Exercise aim
Check each line of the data below for the string "DIGITS". Then give the number of lines that have it, without anything else.

Records for processing
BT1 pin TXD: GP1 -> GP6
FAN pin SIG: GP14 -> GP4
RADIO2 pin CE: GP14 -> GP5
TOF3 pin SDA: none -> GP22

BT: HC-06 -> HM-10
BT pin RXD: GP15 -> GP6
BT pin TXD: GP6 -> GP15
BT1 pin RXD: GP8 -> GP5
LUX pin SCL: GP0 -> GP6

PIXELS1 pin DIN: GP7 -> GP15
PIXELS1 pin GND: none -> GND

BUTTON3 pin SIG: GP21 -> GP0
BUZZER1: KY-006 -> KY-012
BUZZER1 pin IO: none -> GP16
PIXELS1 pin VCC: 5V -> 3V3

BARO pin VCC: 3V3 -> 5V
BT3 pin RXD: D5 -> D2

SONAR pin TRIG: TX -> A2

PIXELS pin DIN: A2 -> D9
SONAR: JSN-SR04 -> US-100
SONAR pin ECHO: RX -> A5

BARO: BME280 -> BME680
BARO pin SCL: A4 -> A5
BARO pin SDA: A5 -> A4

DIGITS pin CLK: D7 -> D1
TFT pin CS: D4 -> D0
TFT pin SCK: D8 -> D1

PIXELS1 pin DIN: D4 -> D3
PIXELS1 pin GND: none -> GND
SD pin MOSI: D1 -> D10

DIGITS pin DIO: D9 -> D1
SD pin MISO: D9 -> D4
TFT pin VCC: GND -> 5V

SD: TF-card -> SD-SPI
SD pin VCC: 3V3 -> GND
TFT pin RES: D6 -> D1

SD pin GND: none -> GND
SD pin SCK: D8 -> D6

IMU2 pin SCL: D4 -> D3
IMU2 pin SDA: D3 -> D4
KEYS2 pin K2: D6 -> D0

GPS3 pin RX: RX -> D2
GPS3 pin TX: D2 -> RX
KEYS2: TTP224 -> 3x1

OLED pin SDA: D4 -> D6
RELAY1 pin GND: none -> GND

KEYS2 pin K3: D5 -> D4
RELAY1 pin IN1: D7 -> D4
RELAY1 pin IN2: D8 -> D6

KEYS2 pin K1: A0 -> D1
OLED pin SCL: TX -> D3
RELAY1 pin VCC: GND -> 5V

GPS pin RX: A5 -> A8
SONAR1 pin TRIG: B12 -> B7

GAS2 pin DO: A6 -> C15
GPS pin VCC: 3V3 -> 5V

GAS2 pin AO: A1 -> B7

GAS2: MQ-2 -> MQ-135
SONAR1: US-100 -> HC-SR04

Solved problem
2